Input data:
<<<<

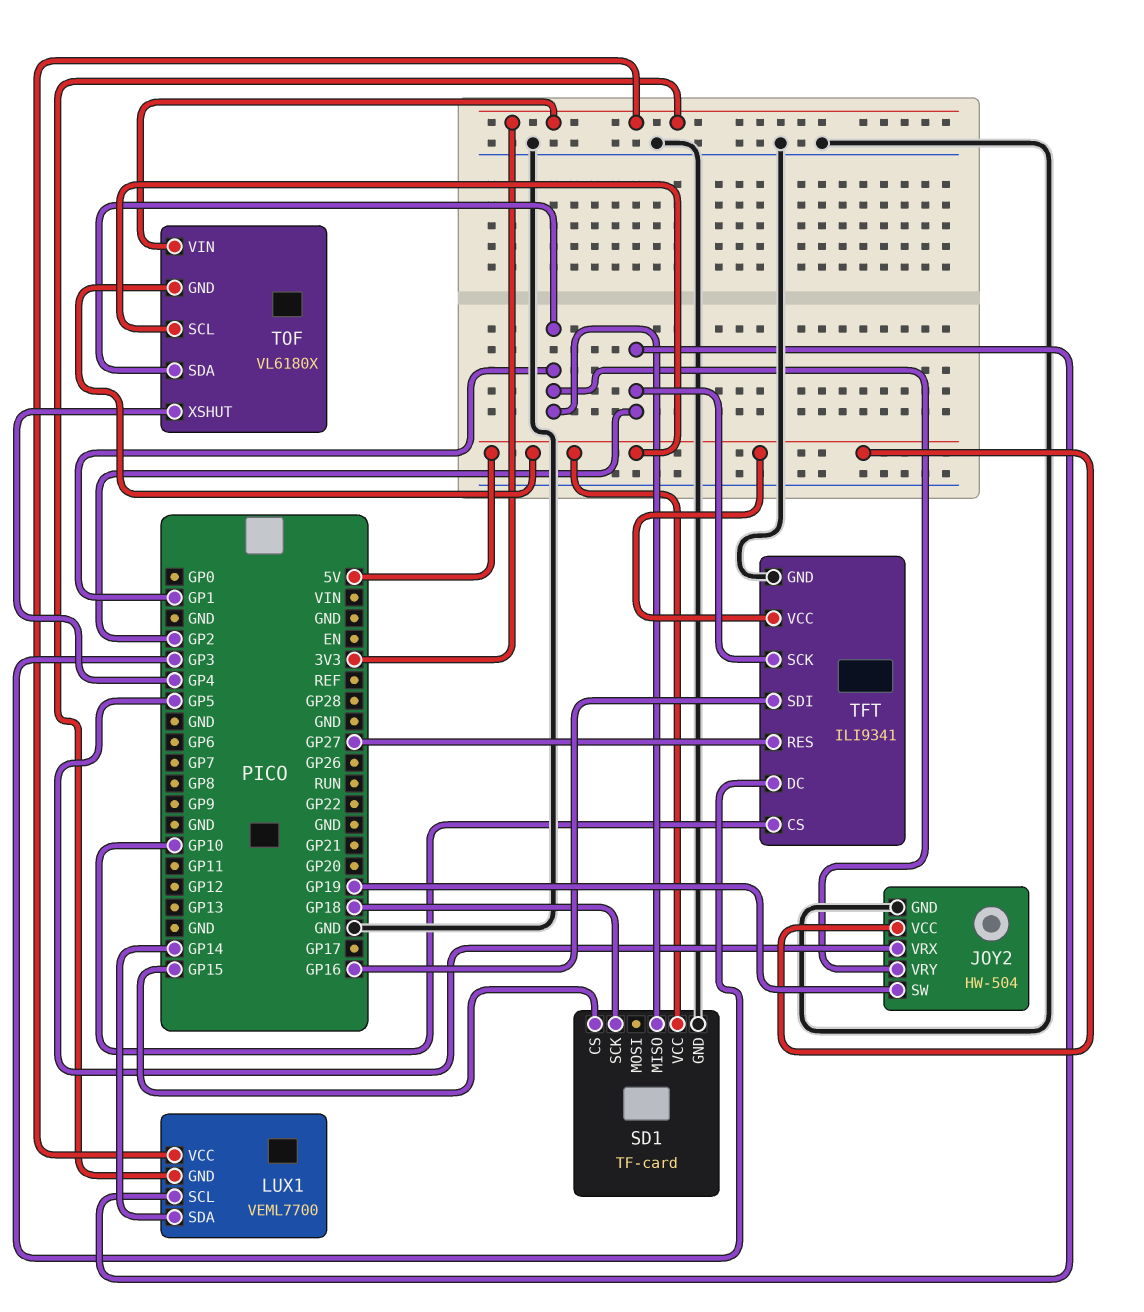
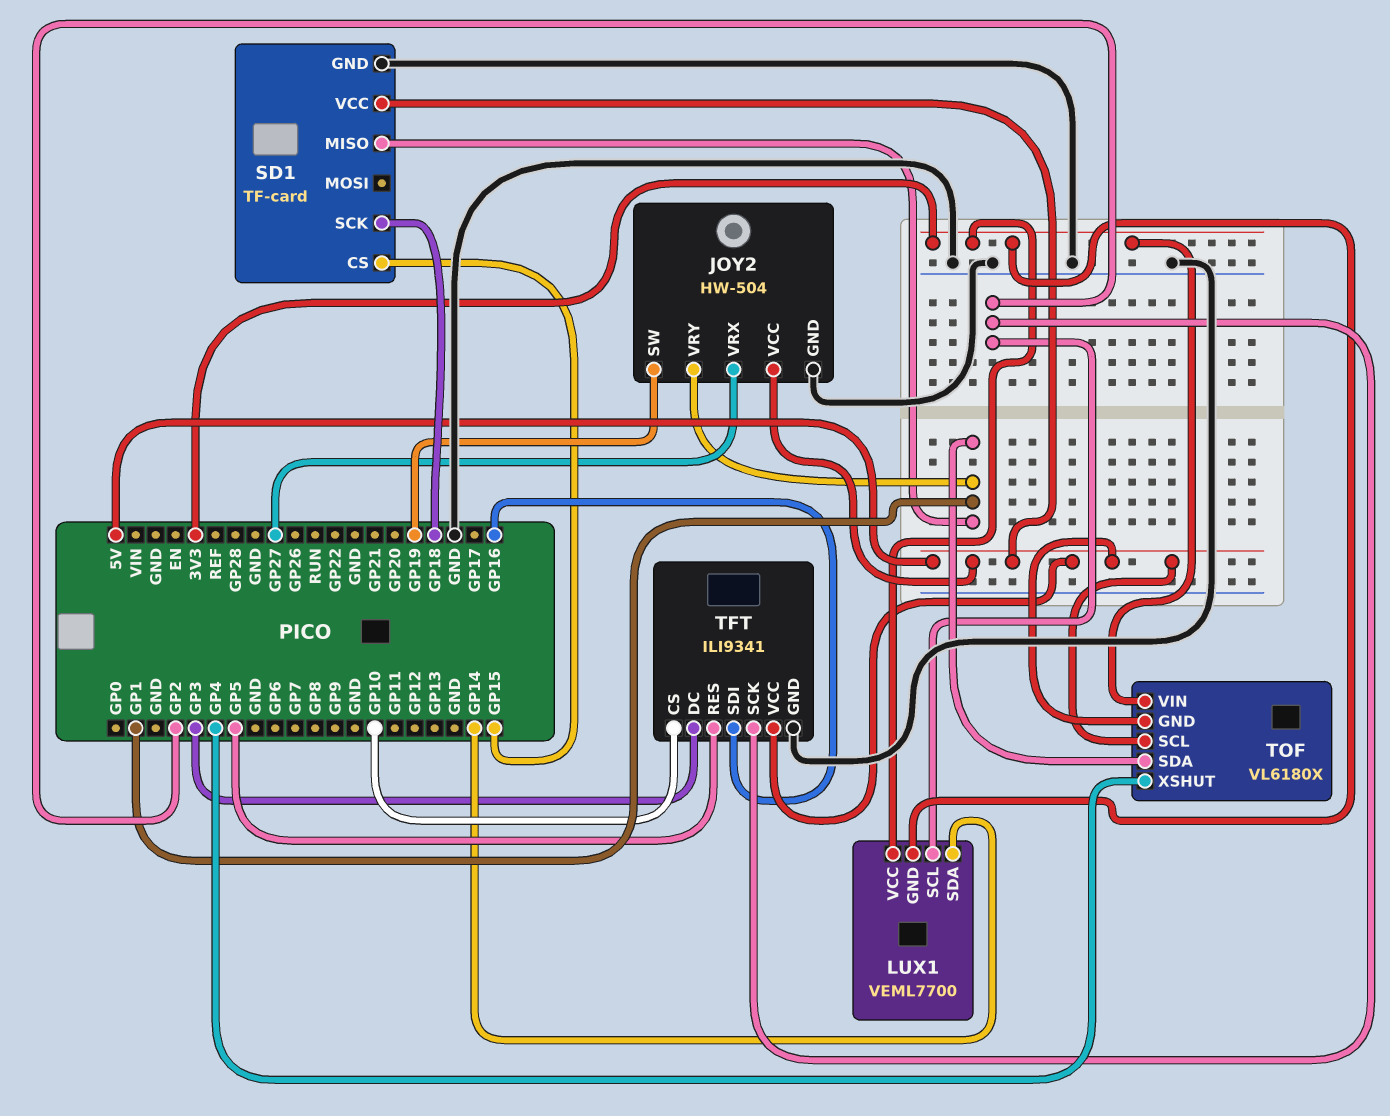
JOY2 pin VRX: GP5 -> GP27
TFT pin RES: GP27 -> GP5

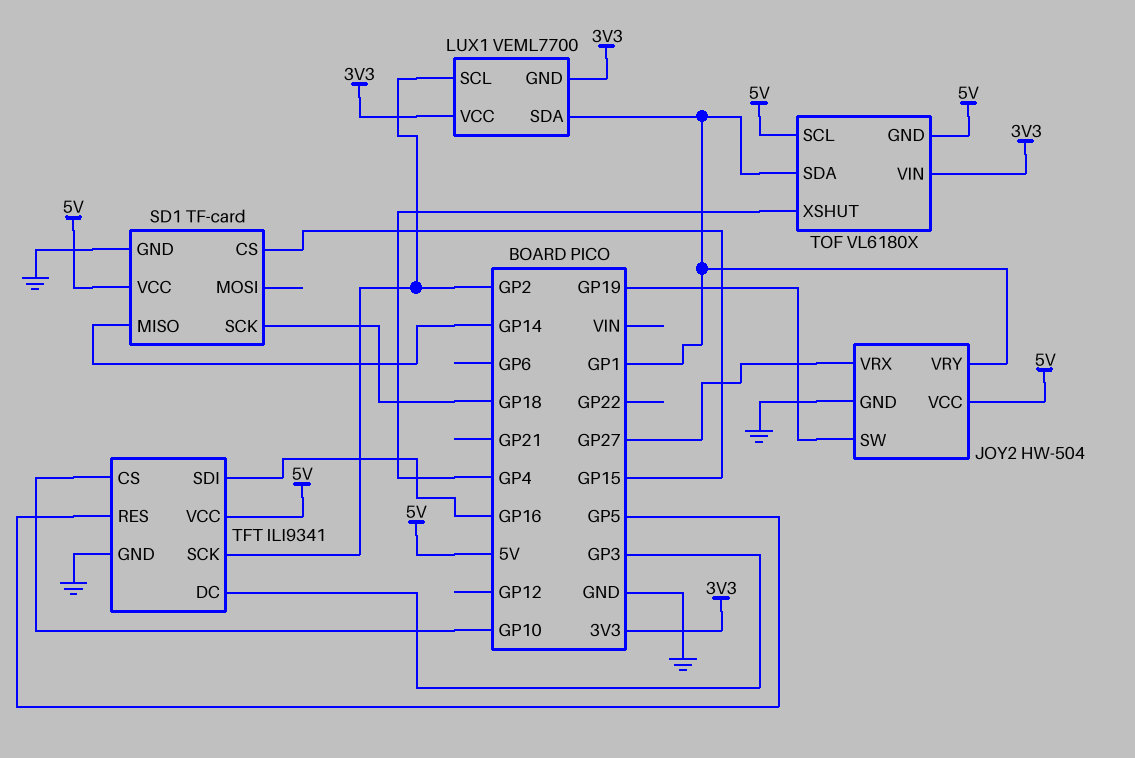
LUX1 pin SDA: GP14 -> GP1
SD1 pin MISO: GP1 -> GP14

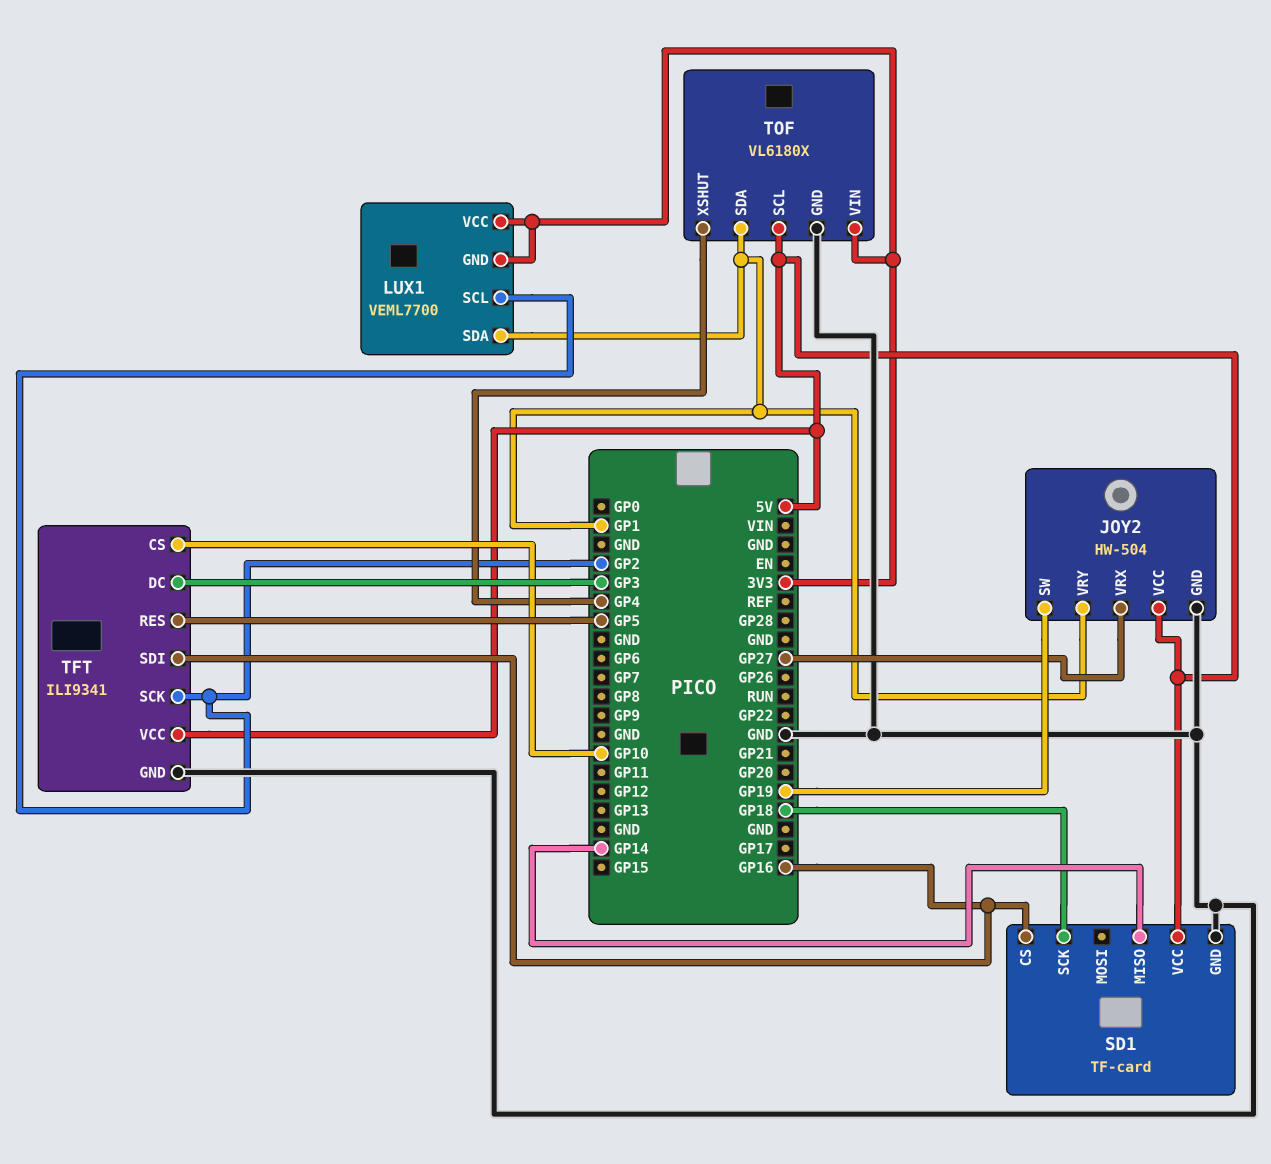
SD1 pin CS: GP15 -> GP16
TOF pin GND: 5V -> GND

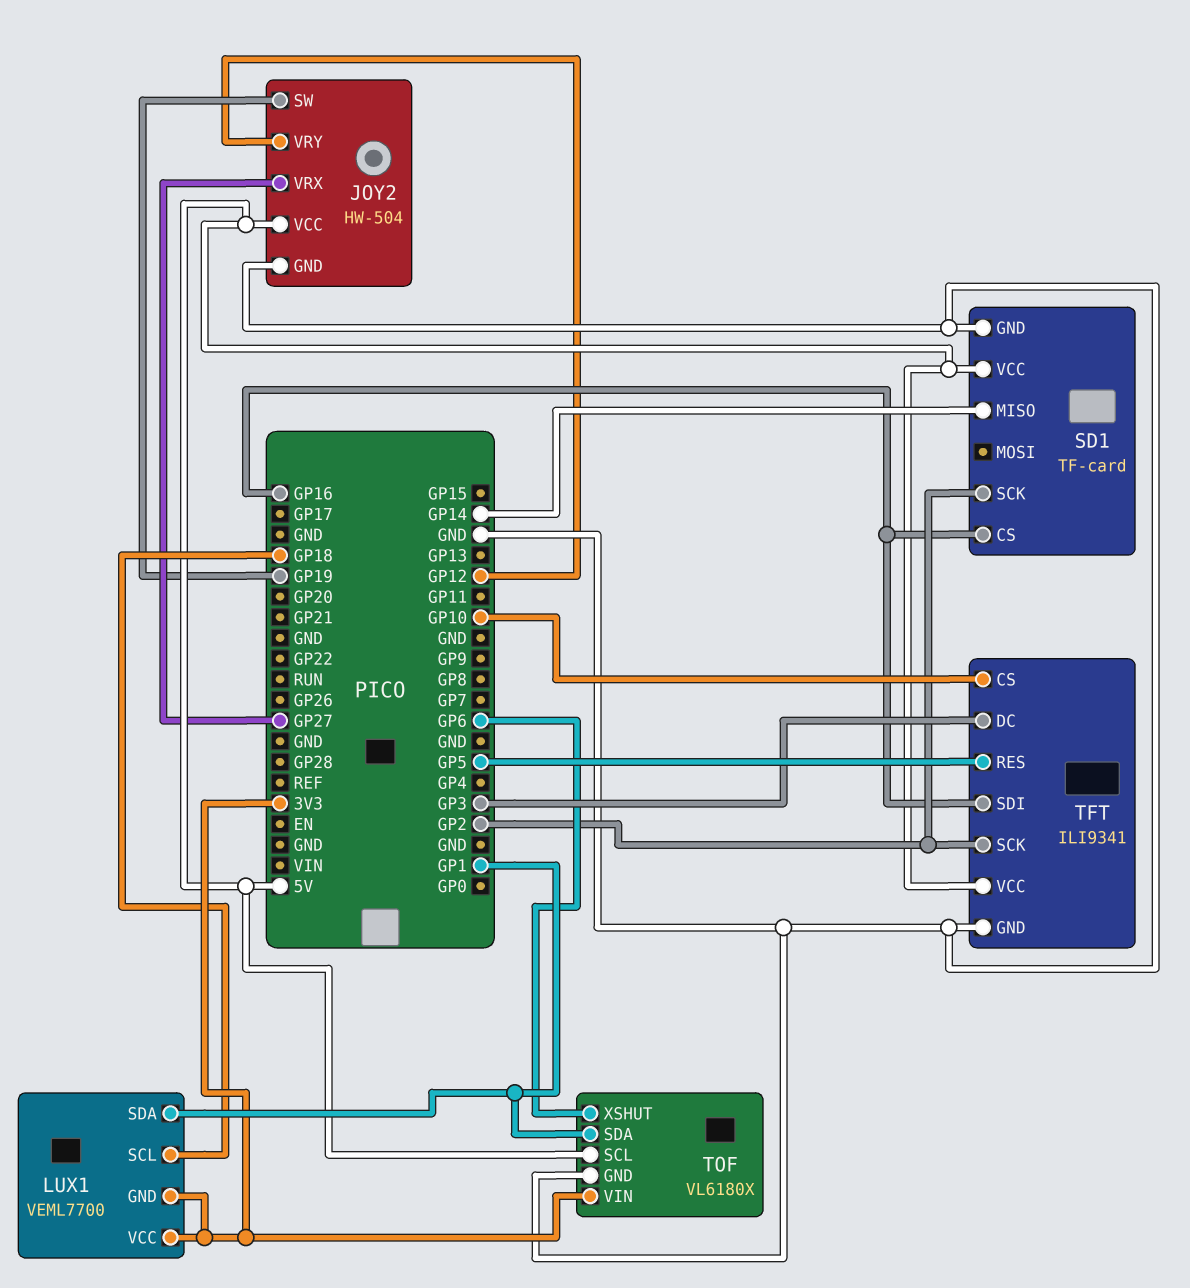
JOY2 pin VRY: GP1 -> GP12
LUX1 pin SCL: GP2 -> GP18
SD1 pin SCK: GP18 -> GP2
TOF pin XSHUT: GP4 -> GP6

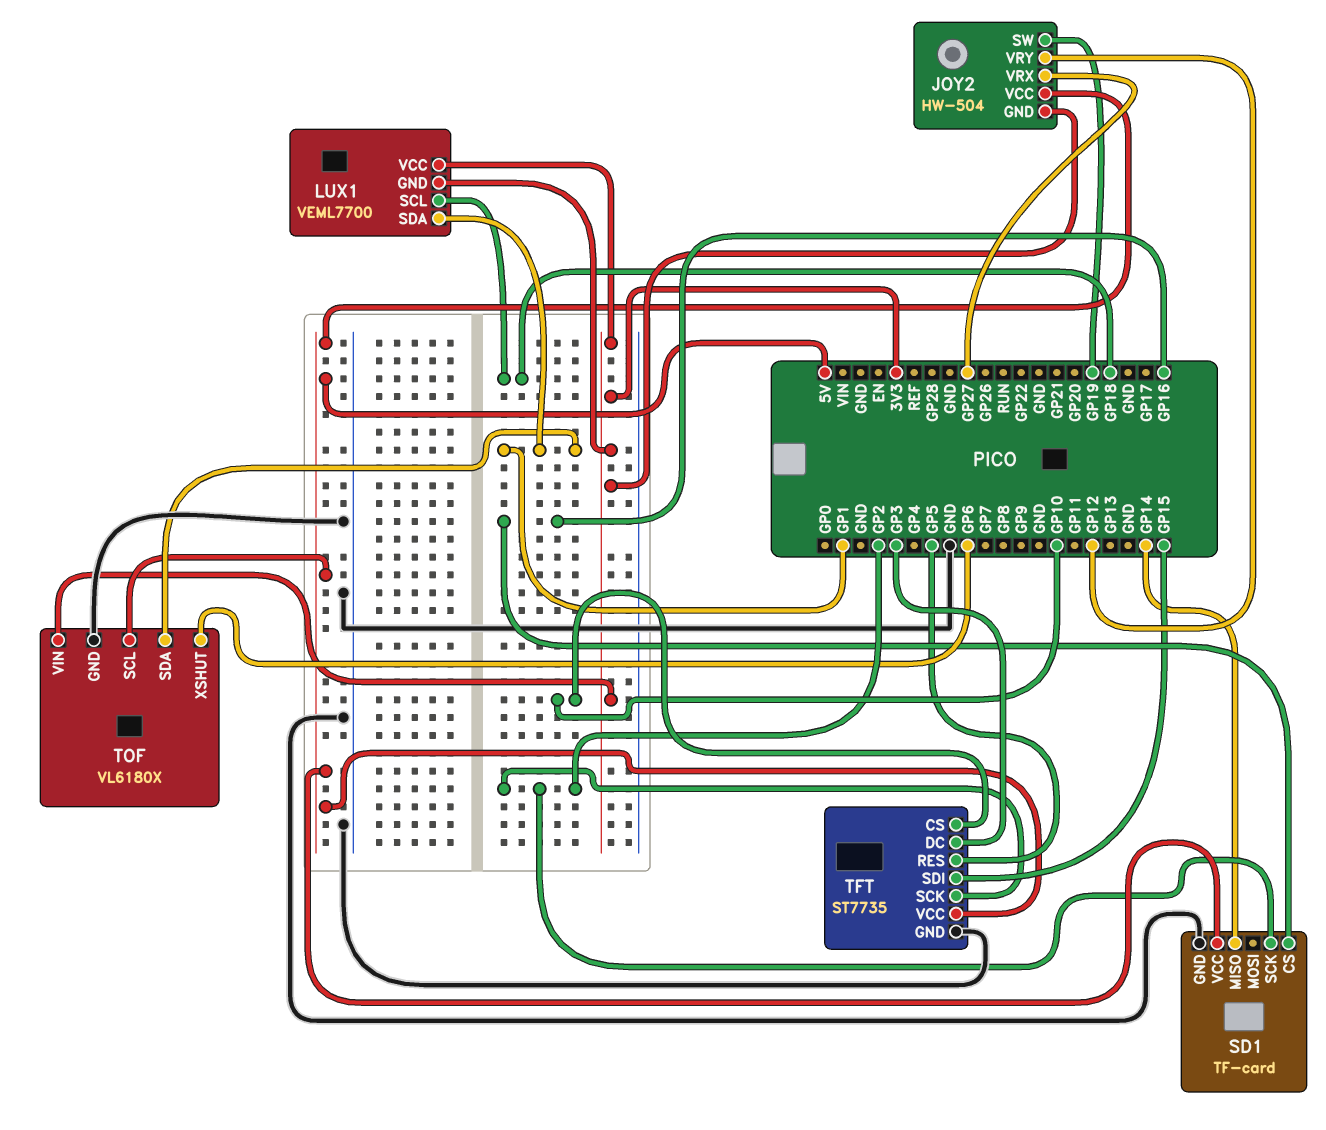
JOY2 pin GND: GND -> 3V3
TFT: ILI9341 -> ST7735
TFT pin SDI: GP16 -> GP15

>>>>

What is needed: Beginning with the line that has "SD1 pin SCK: GP18 -> GP2", repeat each remaining line of the data above word for word, keeping pictures out.

Exercise output:
SD1 pin SCK: GP18 -> GP2
TOF pin XSHUT: GP4 -> GP6

JOY2 pin GND: GND -> 3V3
TFT: ILI9341 -> ST7735
TFT pin SDI: GP16 -> GP15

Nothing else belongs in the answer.